**Your objective**
Once you reach the line containing "green cupcake: 5 -> 2" in the entries below, write out that line and each one after it down to the line containing "blue cylinder: 3 -> 0", exactly and with nothing added.

Object correspondence data
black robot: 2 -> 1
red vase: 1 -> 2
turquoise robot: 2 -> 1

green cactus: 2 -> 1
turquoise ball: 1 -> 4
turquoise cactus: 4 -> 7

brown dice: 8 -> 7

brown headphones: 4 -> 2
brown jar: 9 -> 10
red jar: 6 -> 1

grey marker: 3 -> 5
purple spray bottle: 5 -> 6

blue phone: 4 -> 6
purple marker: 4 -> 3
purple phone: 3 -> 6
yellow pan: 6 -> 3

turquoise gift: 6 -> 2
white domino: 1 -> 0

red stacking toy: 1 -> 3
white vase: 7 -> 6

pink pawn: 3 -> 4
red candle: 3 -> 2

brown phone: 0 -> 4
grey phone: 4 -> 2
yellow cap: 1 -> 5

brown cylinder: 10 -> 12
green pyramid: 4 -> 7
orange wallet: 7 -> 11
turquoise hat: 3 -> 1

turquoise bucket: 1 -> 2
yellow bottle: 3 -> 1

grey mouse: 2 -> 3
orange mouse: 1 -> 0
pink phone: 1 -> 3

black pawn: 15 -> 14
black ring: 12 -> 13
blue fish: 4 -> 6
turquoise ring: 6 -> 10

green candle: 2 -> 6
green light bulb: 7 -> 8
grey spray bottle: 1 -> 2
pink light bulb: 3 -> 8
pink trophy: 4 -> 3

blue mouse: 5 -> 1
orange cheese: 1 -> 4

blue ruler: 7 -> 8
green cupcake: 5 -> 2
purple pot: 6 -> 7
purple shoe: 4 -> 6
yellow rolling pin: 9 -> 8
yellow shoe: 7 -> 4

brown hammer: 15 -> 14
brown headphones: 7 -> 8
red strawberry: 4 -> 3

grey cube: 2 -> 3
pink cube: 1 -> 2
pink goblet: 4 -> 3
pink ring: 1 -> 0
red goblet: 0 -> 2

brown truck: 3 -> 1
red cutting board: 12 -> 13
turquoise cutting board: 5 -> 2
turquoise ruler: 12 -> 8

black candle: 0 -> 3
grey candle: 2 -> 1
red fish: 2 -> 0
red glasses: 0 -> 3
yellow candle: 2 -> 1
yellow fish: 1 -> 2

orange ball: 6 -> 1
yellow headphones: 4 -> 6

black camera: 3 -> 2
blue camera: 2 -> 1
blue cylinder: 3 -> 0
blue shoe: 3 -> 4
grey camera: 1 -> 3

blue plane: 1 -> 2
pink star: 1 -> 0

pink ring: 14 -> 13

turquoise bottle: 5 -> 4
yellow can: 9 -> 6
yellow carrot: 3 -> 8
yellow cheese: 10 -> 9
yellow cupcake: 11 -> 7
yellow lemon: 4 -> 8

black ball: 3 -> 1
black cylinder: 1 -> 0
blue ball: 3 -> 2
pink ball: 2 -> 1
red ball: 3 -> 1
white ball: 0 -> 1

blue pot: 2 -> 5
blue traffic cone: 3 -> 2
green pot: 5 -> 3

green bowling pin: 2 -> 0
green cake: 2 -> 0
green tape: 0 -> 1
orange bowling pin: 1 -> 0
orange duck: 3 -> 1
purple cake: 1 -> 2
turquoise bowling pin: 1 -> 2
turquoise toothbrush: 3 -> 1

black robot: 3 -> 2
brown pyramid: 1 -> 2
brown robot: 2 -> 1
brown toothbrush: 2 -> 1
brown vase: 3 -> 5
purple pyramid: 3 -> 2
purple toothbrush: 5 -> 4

**Exercise solution**
green cupcake: 5 -> 2
purple pot: 6 -> 7
purple shoe: 4 -> 6
yellow rolling pin: 9 -> 8
yellow shoe: 7 -> 4

brown hammer: 15 -> 14
brown headphones: 7 -> 8
red strawberry: 4 -> 3

grey cube: 2 -> 3
pink cube: 1 -> 2
pink goblet: 4 -> 3
pink ring: 1 -> 0
red goblet: 0 -> 2

brown truck: 3 -> 1
red cutting board: 12 -> 13
turquoise cutting board: 5 -> 2
turquoise ruler: 12 -> 8

black candle: 0 -> 3
grey candle: 2 -> 1
red fish: 2 -> 0
red glasses: 0 -> 3
yellow candle: 2 -> 1
yellow fish: 1 -> 2

orange ball: 6 -> 1
yellow headphones: 4 -> 6

black camera: 3 -> 2
blue camera: 2 -> 1
blue cylinder: 3 -> 0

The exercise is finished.